Problem requirements =
The entries that follow include a run beginning at the line with "spun,red plane,(378 394" and ending at the line with "missing,purple plane,(630 345"; restate that run word for word and leave the rest out.

[Opening Provided records section]

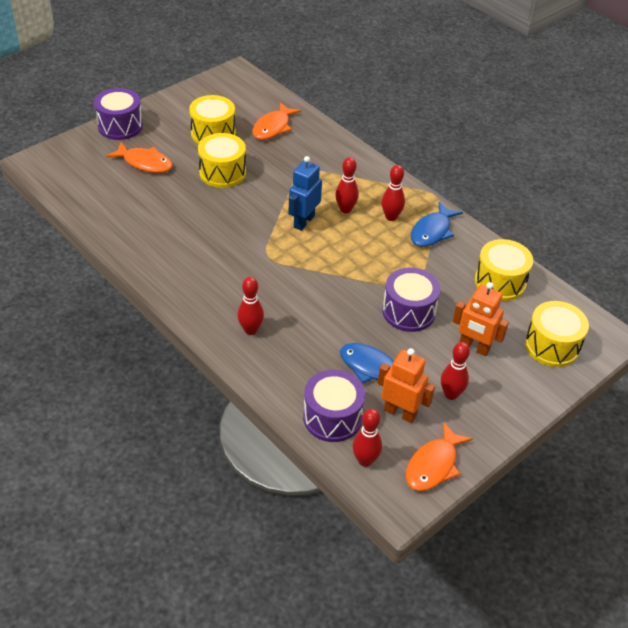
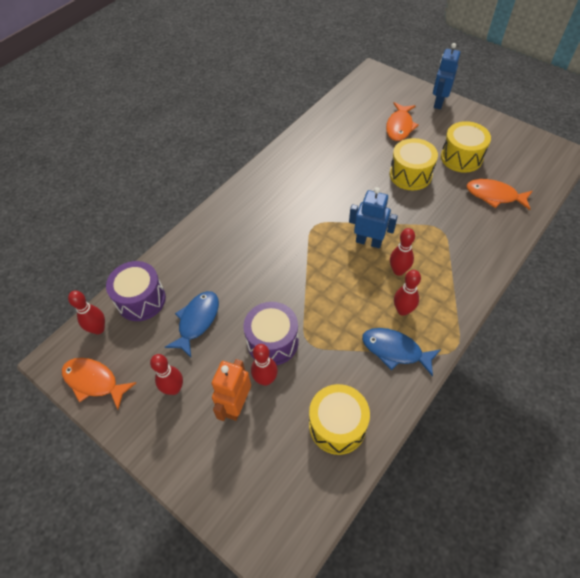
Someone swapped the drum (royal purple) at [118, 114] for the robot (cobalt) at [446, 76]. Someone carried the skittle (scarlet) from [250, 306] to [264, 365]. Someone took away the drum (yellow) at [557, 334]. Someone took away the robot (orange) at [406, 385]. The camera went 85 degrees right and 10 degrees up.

[Closing Provided records section]
[Opening Provided records section]

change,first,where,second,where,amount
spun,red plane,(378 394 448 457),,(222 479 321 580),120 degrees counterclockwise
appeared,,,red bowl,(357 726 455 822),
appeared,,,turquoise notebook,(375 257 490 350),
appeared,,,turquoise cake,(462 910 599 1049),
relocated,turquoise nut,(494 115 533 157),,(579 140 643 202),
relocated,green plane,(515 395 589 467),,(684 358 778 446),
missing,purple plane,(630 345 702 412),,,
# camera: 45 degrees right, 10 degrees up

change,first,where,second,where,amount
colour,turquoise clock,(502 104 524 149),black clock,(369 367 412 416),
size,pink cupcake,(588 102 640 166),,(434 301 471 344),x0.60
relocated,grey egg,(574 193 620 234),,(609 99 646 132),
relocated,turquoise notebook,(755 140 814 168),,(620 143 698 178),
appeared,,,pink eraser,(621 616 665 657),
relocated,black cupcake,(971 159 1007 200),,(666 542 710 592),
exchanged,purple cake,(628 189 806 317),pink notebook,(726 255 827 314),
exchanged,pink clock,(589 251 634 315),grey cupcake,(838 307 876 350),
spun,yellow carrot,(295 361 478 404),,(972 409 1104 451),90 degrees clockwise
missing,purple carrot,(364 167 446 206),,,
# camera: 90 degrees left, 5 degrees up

[Closing Provided records section]

Response =
spun,red plane,(378 394 448 457),,(222 479 321 580),120 degrees counterclockwise
appeared,,,red bowl,(357 726 455 822),
appeared,,,turquoise notebook,(375 257 490 350),
appeared,,,turquoise cake,(462 910 599 1049),
relocated,turquoise nut,(494 115 533 157),,(579 140 643 202),
relocated,green plane,(515 395 589 467),,(684 358 778 446),
missing,purple plane,(630 345 702 412),,,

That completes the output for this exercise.